■ Task item
An exact copy, beginning at the line containing "SD3 pin MOSI: D4 -> A0" and ending at the final line of the records that follow, is the answer; it has no pictures and no other text.

(Difference listings)
——

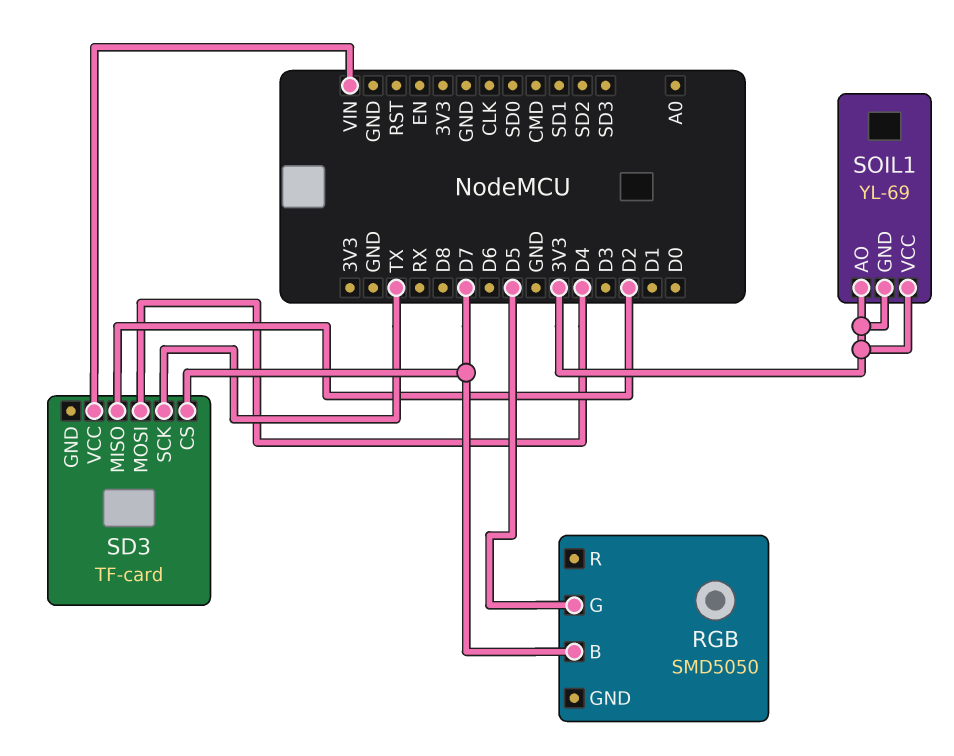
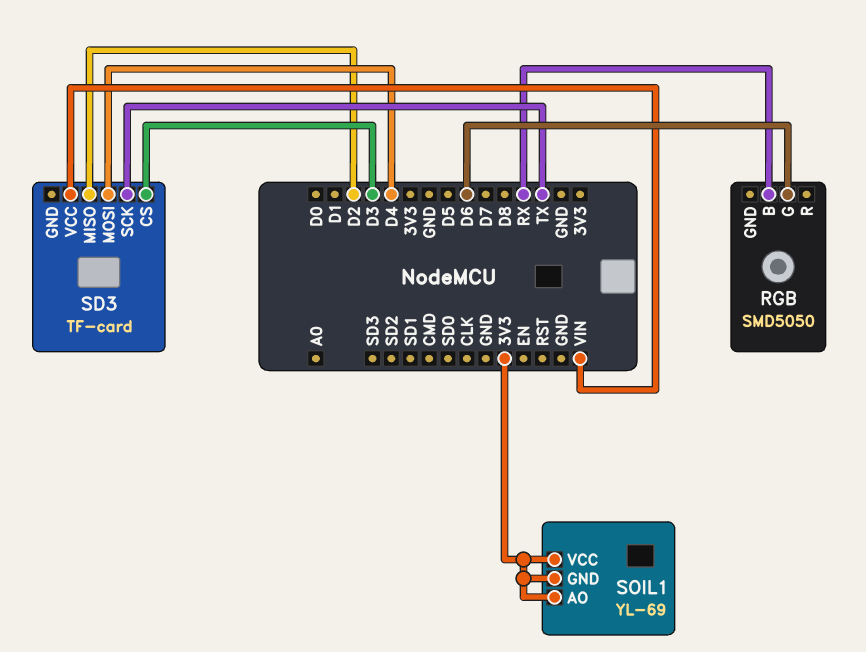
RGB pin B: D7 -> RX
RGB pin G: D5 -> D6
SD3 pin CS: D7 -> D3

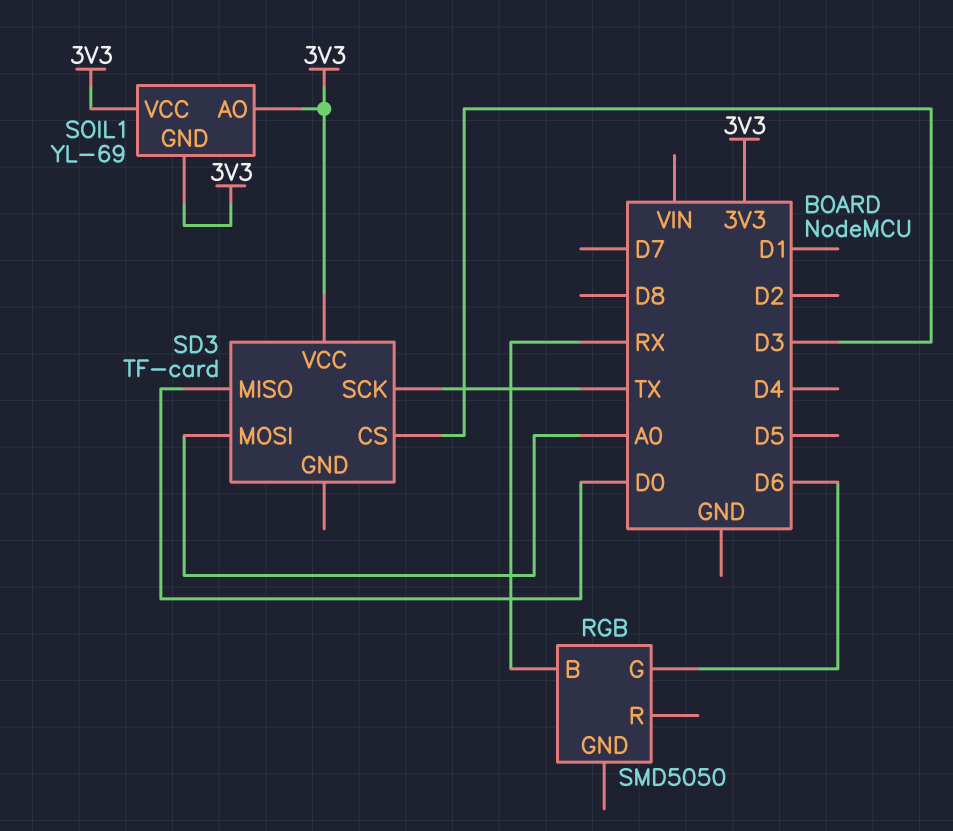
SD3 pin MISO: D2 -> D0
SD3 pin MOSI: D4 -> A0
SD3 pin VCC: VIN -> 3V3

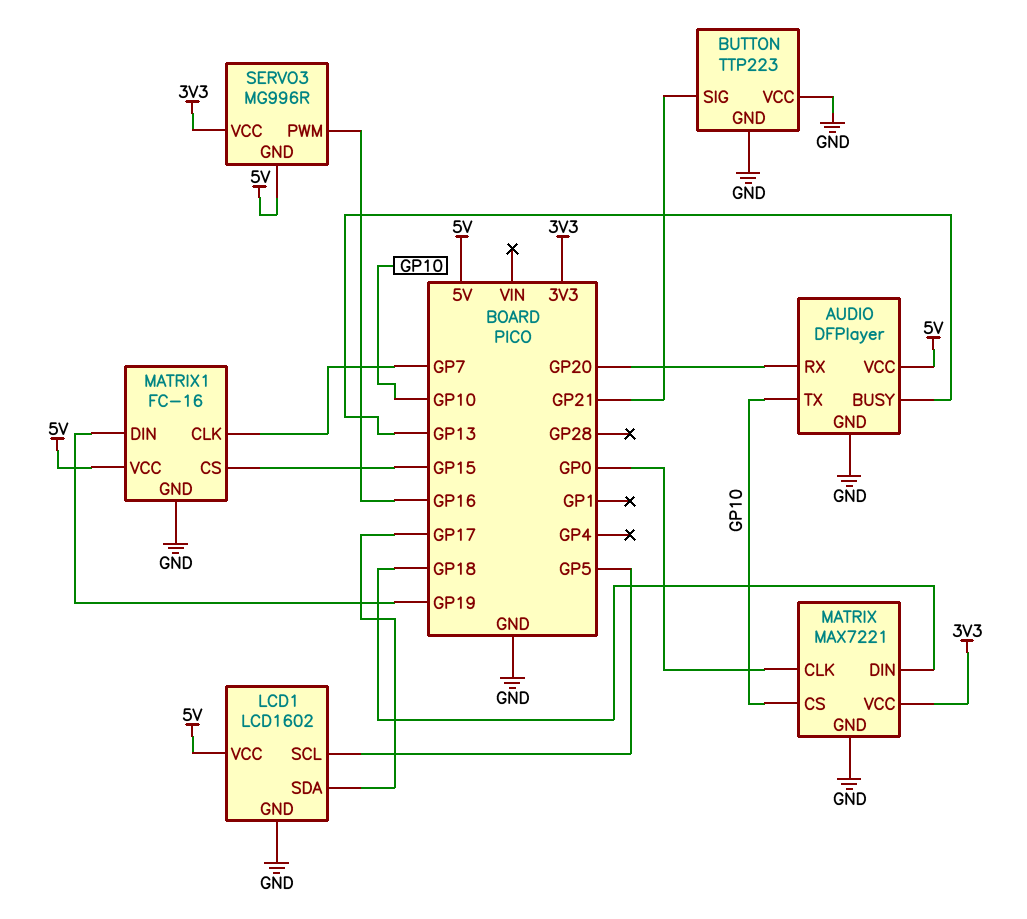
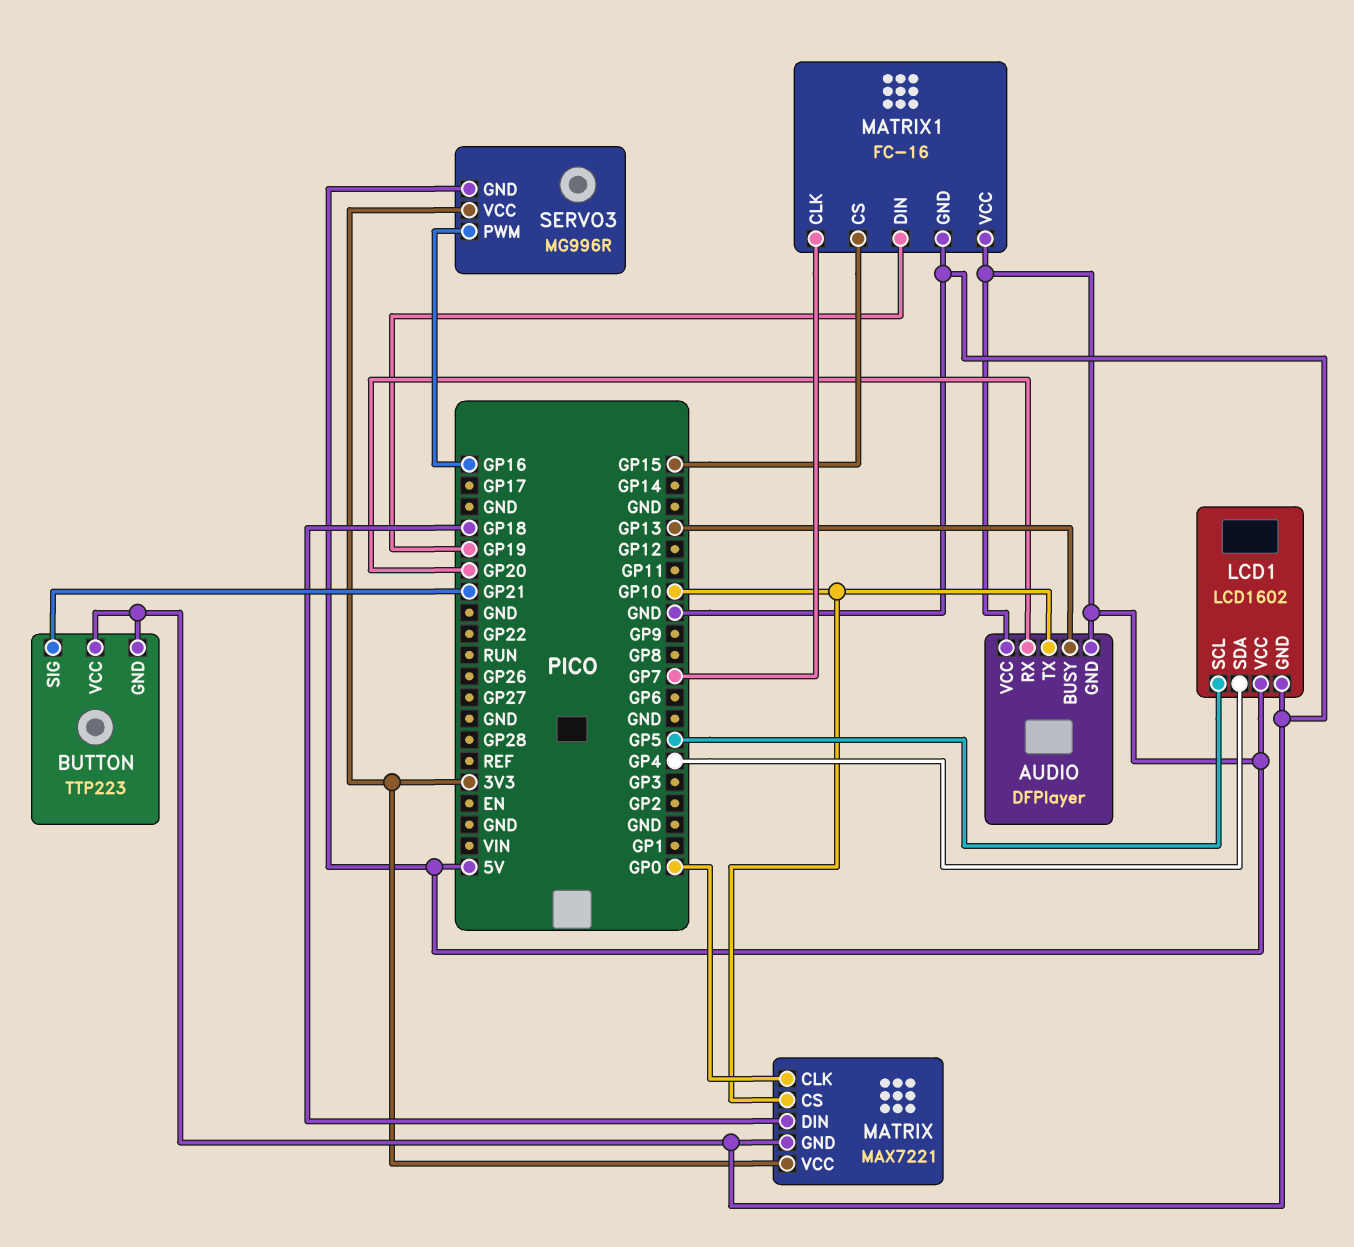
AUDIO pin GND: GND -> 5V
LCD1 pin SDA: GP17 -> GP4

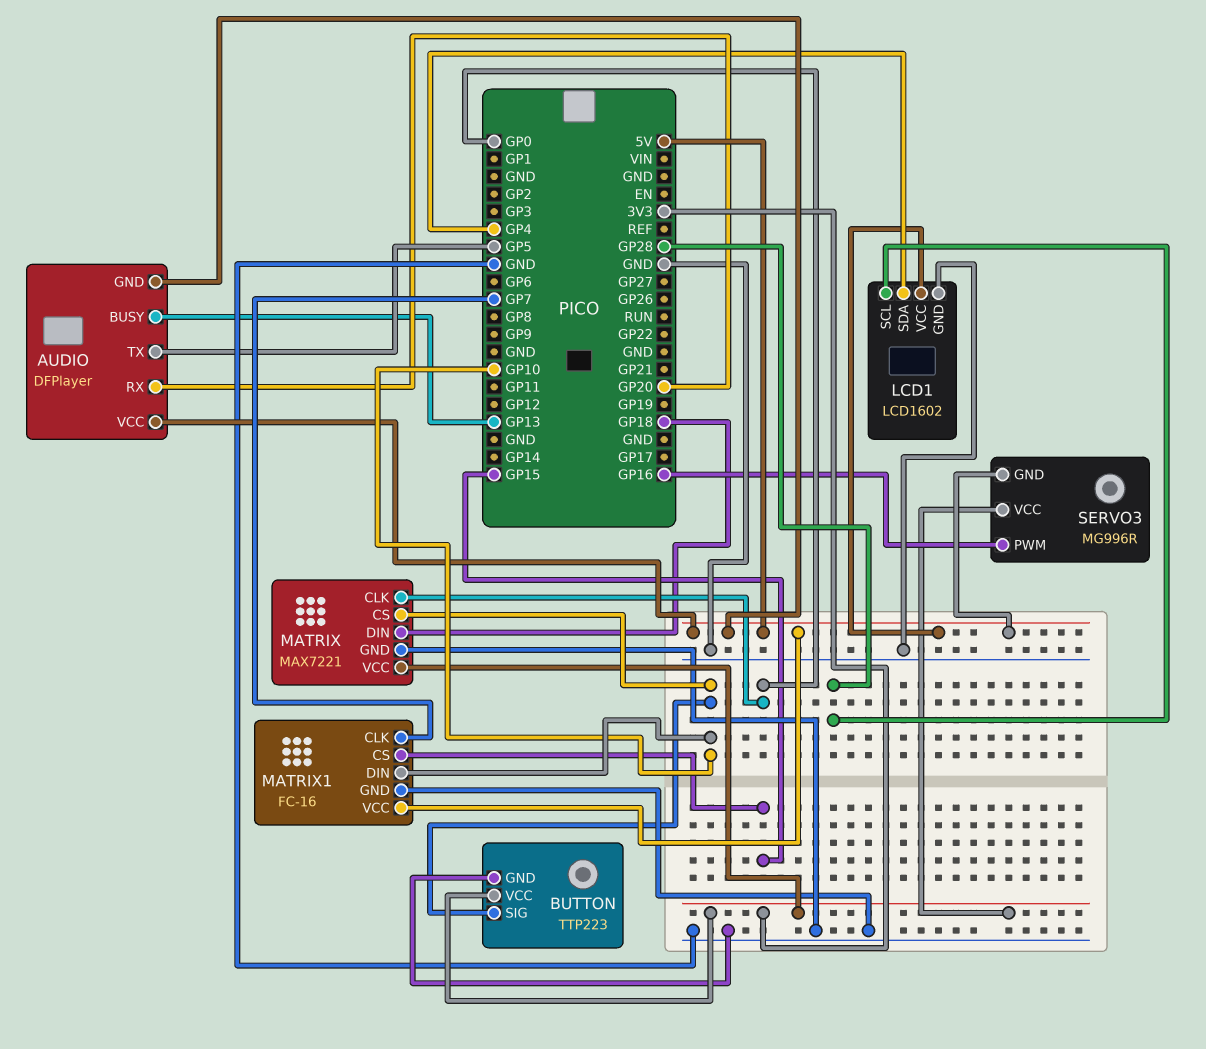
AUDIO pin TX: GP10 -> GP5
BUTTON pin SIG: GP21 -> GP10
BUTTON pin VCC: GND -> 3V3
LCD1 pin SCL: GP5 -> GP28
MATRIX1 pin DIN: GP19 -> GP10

——

■ Exercise result
SD3 pin MOSI: D4 -> A0
SD3 pin VCC: VIN -> 3V3

AUDIO pin GND: GND -> 5V
LCD1 pin SDA: GP17 -> GP4

AUDIO pin TX: GP10 -> GP5
BUTTON pin SIG: GP21 -> GP10
BUTTON pin VCC: GND -> 3V3
LCD1 pin SCL: GP5 -> GP28
MATRIX1 pin DIN: GP19 -> GP10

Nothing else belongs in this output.